Filter the records below for the word "white". Copy each line that holds it.

_____

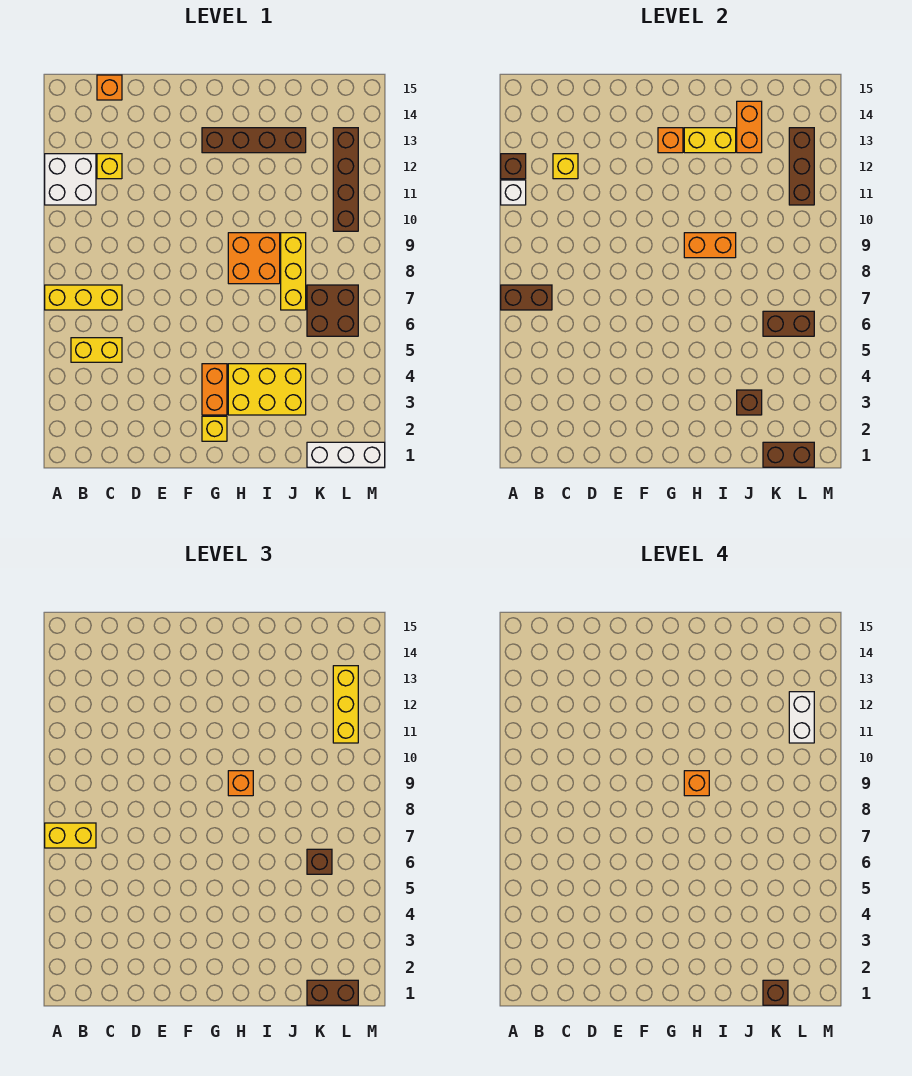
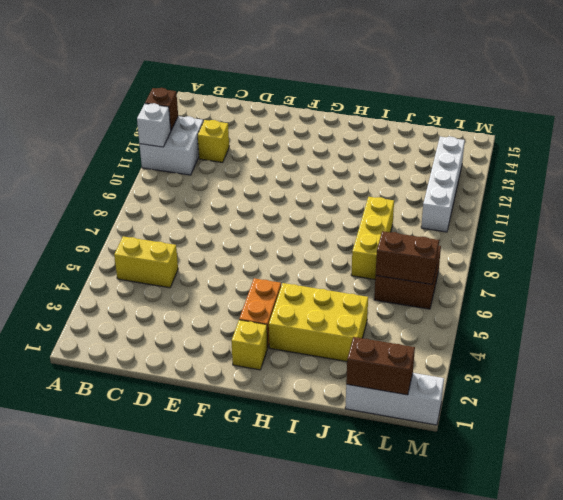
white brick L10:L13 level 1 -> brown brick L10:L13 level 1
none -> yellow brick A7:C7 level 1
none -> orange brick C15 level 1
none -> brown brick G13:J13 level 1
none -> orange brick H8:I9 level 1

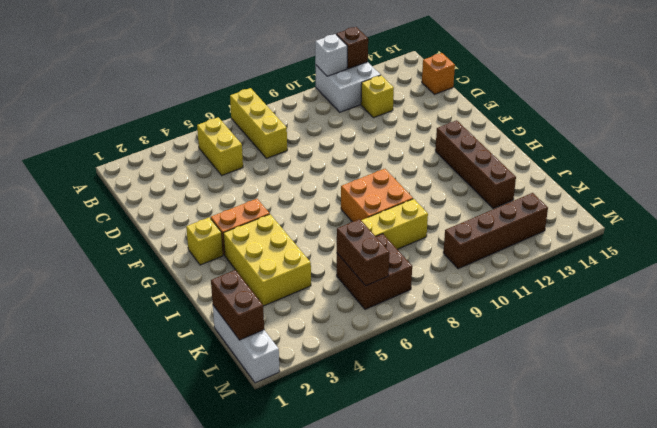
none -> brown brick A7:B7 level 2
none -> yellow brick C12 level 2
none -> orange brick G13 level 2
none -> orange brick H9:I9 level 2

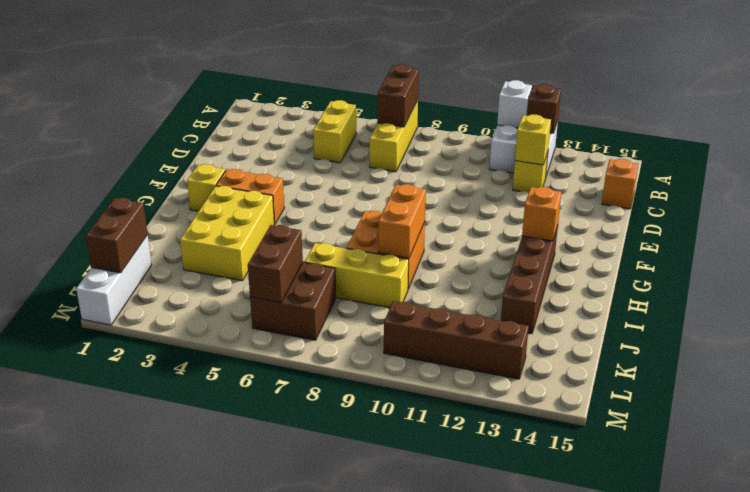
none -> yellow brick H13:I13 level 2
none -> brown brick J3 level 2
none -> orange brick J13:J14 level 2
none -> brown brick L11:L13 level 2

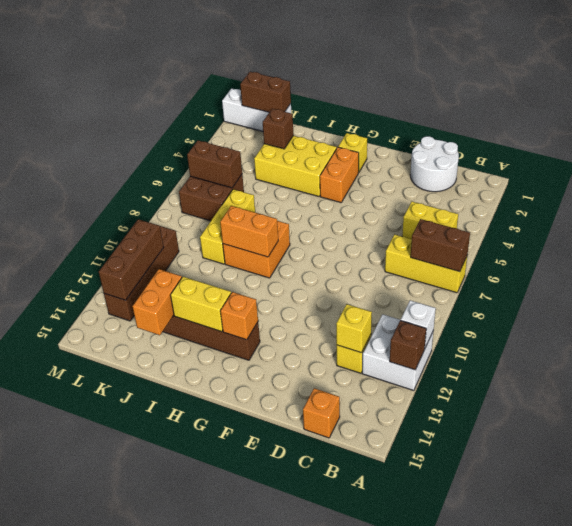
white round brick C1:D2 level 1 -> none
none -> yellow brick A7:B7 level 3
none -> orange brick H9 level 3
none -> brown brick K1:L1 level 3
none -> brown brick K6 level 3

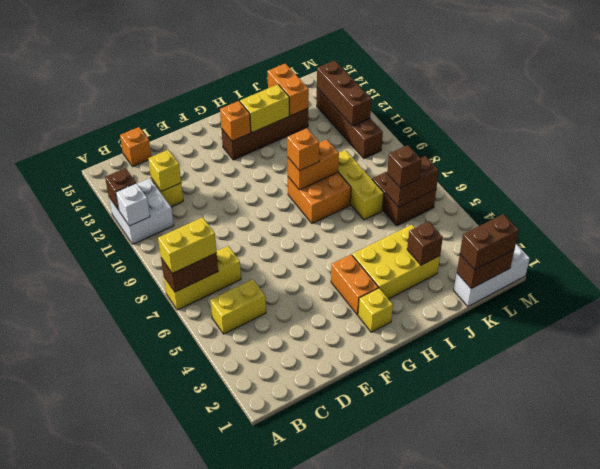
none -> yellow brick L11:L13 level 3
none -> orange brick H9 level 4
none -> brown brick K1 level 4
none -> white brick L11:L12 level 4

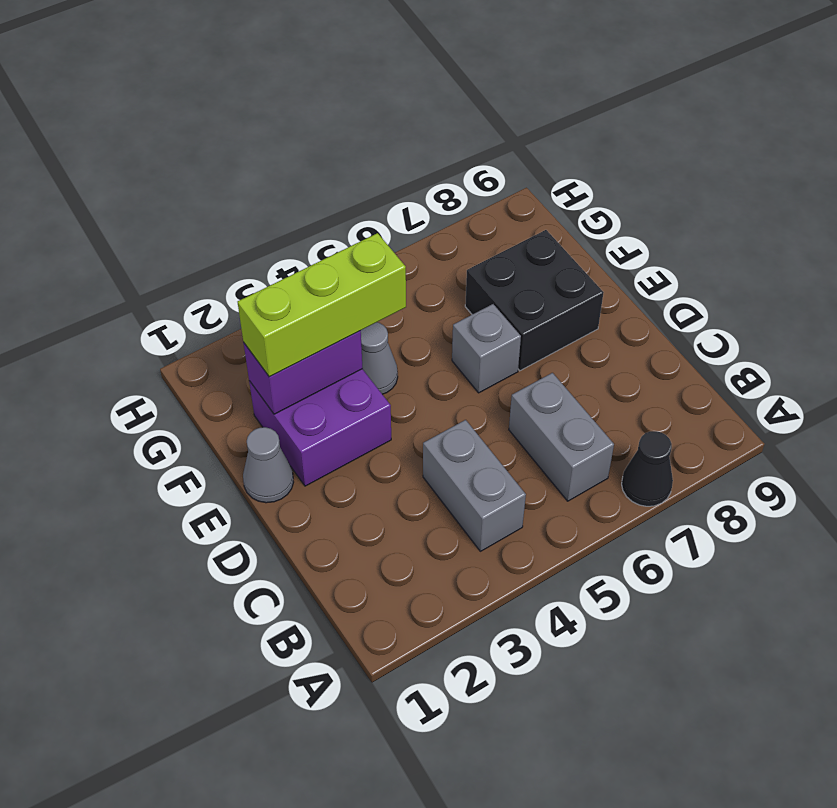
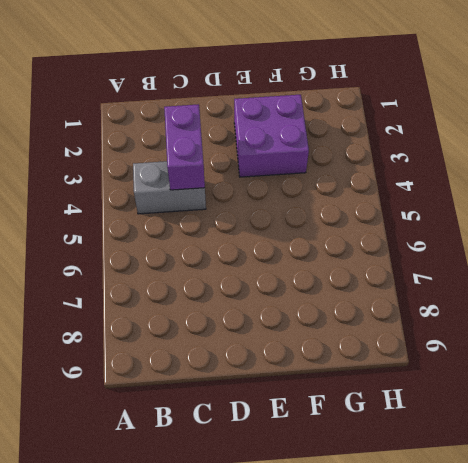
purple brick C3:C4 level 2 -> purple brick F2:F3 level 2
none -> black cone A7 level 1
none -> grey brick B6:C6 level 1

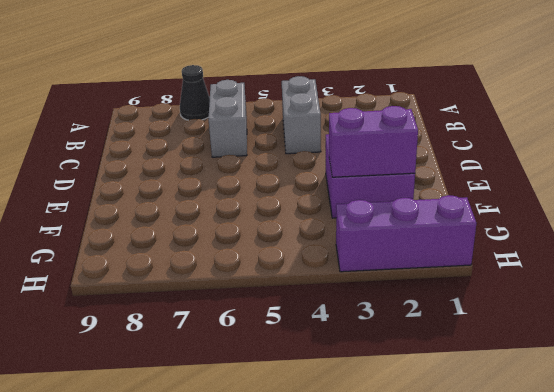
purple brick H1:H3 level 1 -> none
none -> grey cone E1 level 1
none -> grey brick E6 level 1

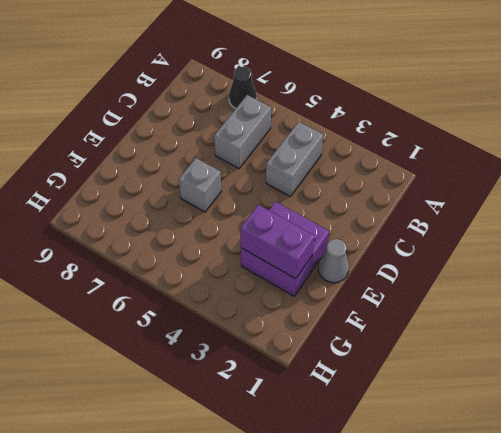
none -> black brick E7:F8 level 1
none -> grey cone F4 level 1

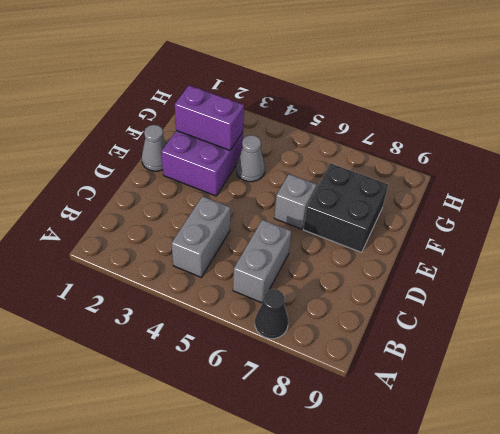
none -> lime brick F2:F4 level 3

_____

Your solution |
white brick L10:L13 level 1 -> brown brick L10:L13 level 1
white round brick C1:D2 level 1 -> none
none -> white brick L11:L12 level 4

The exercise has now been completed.